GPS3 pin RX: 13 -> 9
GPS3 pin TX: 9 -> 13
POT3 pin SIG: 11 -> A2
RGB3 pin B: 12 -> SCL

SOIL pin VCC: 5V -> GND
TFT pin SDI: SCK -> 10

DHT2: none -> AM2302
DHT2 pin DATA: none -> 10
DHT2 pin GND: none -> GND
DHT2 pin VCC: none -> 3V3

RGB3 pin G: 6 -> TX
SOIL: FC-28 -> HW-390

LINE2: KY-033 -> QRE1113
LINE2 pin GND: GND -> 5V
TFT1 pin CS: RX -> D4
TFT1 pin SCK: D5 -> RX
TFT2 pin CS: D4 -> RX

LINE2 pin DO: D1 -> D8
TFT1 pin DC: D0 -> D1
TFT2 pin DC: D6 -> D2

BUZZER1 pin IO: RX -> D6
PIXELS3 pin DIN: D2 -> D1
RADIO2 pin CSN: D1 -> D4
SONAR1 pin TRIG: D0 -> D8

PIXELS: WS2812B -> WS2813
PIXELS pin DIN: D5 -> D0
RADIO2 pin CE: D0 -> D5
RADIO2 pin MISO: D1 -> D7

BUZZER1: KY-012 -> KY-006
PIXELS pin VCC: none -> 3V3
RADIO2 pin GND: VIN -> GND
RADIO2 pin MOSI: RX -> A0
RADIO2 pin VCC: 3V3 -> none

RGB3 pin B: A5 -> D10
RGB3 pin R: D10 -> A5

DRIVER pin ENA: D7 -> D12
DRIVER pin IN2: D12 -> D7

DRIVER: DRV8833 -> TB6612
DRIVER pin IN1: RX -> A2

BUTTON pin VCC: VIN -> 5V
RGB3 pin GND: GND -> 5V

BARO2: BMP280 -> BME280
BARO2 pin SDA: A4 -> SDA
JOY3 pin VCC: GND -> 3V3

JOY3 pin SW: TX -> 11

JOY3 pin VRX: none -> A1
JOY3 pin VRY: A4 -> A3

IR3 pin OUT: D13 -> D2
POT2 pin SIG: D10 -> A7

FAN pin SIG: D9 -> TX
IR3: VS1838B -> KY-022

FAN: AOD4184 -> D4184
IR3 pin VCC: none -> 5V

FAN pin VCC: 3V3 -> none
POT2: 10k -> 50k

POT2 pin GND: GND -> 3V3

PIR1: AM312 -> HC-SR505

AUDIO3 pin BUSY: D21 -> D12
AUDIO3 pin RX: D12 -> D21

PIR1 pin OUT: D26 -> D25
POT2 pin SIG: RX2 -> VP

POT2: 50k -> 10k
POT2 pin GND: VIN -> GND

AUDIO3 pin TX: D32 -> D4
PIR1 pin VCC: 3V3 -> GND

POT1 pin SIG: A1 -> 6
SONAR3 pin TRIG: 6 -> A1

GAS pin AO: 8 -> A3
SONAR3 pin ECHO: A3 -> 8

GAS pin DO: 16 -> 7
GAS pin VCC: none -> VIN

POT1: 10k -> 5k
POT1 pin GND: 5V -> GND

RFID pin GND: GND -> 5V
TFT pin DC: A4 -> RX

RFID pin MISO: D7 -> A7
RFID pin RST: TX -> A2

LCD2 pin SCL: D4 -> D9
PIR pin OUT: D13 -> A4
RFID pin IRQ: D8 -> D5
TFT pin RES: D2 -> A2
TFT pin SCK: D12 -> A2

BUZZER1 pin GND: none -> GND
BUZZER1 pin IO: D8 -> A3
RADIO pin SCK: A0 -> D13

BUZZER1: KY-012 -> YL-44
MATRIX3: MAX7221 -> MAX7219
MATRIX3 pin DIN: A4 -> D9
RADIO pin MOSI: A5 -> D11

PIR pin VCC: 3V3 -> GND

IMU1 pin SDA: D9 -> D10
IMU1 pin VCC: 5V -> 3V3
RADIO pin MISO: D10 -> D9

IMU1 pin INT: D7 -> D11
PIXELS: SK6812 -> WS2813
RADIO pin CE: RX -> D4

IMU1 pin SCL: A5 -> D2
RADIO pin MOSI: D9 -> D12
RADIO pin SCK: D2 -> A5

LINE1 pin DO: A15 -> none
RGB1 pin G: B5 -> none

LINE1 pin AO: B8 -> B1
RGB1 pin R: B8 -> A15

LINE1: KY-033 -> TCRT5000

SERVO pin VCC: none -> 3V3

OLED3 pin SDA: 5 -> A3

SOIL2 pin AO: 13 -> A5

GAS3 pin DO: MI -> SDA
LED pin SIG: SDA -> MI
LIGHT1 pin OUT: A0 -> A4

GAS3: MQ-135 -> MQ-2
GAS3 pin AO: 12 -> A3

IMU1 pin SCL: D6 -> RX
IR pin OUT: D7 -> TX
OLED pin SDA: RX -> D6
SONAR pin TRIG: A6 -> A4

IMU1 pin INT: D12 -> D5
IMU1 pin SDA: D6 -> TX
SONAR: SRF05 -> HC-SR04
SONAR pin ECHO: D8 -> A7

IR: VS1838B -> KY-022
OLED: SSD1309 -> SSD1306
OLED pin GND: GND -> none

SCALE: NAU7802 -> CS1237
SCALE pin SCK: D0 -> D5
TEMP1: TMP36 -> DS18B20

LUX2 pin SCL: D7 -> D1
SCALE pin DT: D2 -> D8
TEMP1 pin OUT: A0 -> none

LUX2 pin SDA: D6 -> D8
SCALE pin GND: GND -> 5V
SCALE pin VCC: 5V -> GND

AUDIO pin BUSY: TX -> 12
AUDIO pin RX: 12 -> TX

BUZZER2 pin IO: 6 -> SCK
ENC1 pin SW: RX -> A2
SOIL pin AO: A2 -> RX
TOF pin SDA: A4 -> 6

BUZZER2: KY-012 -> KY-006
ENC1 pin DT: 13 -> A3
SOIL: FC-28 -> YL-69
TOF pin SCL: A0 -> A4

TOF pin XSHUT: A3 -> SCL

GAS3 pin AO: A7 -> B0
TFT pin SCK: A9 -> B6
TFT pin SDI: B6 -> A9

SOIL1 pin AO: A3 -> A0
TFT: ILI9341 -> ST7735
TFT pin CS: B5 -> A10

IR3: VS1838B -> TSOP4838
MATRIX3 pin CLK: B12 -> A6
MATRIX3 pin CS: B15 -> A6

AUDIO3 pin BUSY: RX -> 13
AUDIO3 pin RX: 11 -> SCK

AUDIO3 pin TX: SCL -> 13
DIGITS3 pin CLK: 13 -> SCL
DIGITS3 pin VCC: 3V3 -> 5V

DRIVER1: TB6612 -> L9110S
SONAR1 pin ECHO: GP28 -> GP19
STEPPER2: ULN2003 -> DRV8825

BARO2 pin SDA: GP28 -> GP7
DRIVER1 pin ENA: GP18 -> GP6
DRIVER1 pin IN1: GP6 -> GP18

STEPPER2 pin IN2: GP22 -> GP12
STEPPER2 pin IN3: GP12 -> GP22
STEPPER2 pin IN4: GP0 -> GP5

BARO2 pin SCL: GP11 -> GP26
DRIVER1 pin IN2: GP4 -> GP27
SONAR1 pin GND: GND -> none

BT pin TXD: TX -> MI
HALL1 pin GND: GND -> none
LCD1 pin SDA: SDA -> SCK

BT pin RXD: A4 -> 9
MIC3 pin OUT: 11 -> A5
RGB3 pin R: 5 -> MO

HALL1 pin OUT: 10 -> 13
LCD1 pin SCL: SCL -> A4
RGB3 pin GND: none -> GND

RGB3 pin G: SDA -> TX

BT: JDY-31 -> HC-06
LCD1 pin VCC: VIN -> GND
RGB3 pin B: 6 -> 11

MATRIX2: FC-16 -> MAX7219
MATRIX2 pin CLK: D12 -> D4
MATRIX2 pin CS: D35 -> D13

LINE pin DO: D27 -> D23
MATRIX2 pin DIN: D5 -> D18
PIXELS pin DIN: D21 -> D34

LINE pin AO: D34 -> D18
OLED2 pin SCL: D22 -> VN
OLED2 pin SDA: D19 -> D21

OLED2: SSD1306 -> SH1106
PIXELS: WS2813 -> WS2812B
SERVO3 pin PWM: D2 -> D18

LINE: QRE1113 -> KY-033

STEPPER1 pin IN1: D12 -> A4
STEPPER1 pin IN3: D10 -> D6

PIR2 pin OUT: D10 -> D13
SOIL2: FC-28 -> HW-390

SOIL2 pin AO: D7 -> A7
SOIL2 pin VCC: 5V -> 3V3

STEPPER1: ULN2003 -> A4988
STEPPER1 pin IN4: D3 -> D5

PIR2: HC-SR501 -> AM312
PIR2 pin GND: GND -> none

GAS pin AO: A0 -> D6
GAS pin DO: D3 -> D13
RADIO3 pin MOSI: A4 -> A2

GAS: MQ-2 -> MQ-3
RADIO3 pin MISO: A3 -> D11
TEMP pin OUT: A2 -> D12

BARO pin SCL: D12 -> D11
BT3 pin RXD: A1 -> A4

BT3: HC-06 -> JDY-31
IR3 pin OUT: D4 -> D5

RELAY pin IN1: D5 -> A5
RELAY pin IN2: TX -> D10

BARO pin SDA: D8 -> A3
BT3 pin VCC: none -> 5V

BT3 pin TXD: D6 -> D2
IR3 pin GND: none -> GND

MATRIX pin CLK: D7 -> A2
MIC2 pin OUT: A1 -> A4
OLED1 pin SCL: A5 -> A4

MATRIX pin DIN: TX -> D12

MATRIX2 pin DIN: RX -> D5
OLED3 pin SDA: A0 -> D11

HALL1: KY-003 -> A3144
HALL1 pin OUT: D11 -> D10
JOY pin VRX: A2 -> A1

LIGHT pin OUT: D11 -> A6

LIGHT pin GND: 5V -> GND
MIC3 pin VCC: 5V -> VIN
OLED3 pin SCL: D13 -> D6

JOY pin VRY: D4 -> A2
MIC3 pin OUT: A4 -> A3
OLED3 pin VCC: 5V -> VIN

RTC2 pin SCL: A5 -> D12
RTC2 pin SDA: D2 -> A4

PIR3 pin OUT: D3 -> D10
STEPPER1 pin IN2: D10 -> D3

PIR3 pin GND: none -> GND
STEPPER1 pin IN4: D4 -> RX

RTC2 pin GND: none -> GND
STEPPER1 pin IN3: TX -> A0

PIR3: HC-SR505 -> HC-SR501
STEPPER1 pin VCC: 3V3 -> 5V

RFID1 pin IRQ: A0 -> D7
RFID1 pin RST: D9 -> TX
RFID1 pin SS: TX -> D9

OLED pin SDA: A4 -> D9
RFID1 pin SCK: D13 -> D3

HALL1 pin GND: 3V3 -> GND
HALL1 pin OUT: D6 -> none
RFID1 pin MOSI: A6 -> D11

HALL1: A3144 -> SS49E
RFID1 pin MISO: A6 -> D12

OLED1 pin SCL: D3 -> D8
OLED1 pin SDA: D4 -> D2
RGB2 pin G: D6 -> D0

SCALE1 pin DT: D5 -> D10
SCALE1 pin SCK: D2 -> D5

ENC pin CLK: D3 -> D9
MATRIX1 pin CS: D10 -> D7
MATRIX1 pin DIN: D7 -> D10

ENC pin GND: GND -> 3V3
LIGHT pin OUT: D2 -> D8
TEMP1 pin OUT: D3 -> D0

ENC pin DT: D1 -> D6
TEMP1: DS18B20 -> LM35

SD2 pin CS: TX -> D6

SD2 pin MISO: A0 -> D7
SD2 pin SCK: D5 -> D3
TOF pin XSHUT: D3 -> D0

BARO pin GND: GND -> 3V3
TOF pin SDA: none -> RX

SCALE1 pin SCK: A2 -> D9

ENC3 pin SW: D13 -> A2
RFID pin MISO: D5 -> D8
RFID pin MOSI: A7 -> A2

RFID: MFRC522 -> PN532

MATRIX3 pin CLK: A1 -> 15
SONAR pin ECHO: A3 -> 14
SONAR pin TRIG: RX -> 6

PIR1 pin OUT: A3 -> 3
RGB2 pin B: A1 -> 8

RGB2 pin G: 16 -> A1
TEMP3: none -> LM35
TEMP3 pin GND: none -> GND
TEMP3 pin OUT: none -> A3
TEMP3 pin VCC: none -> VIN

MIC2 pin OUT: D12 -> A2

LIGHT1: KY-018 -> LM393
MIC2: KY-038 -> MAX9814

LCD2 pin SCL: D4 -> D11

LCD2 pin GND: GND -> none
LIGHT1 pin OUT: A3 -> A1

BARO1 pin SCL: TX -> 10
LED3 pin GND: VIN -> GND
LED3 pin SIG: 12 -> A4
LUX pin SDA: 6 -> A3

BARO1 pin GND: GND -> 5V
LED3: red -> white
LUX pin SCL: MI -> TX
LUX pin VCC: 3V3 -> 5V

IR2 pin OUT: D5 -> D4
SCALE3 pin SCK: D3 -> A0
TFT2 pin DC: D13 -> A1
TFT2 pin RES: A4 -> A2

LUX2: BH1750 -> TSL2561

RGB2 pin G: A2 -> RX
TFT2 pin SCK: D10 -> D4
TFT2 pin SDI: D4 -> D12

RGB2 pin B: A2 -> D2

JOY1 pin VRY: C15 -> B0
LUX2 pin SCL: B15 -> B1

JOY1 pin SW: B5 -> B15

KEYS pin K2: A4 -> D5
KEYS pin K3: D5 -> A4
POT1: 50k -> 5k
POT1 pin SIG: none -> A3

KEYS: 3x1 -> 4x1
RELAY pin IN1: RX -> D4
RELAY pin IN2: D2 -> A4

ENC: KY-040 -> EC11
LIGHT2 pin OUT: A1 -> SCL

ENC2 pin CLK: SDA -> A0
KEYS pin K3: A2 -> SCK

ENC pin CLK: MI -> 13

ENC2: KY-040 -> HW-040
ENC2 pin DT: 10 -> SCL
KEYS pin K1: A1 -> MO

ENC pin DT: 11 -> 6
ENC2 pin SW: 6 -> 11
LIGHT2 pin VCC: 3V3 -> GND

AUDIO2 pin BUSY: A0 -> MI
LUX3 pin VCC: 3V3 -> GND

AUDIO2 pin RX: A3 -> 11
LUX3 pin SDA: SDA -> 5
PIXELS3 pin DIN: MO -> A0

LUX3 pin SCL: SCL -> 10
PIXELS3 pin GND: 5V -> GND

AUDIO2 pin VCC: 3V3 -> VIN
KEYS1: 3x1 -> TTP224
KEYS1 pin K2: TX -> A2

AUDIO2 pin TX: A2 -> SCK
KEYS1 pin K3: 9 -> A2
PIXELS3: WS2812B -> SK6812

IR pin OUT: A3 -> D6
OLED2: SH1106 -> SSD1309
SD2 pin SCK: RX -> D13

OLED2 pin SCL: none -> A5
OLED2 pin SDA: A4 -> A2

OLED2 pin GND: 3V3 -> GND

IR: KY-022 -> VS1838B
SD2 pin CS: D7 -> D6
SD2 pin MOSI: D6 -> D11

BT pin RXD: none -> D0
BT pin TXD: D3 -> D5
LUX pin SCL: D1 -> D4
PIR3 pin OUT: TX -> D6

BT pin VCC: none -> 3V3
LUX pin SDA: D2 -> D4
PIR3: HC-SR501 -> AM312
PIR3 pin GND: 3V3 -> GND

### Required action
From the material above, set down exactly the lines starting at the one with "IR: VS1838B -> KY-022" and ending at the one with "BUZZER2 pin IO: 6 -> SCK", end lines included.

### Output
IR: VS1838B -> KY-022
OLED: SSD1309 -> SSD1306
OLED pin GND: GND -> none

SCALE: NAU7802 -> CS1237
SCALE pin SCK: D0 -> D5
TEMP1: TMP36 -> DS18B20

LUX2 pin SCL: D7 -> D1
SCALE pin DT: D2 -> D8
TEMP1 pin OUT: A0 -> none

LUX2 pin SDA: D6 -> D8
SCALE pin GND: GND -> 5V
SCALE pin VCC: 5V -> GND

AUDIO pin BUSY: TX -> 12
AUDIO pin RX: 12 -> TX

BUZZER2 pin IO: 6 -> SCK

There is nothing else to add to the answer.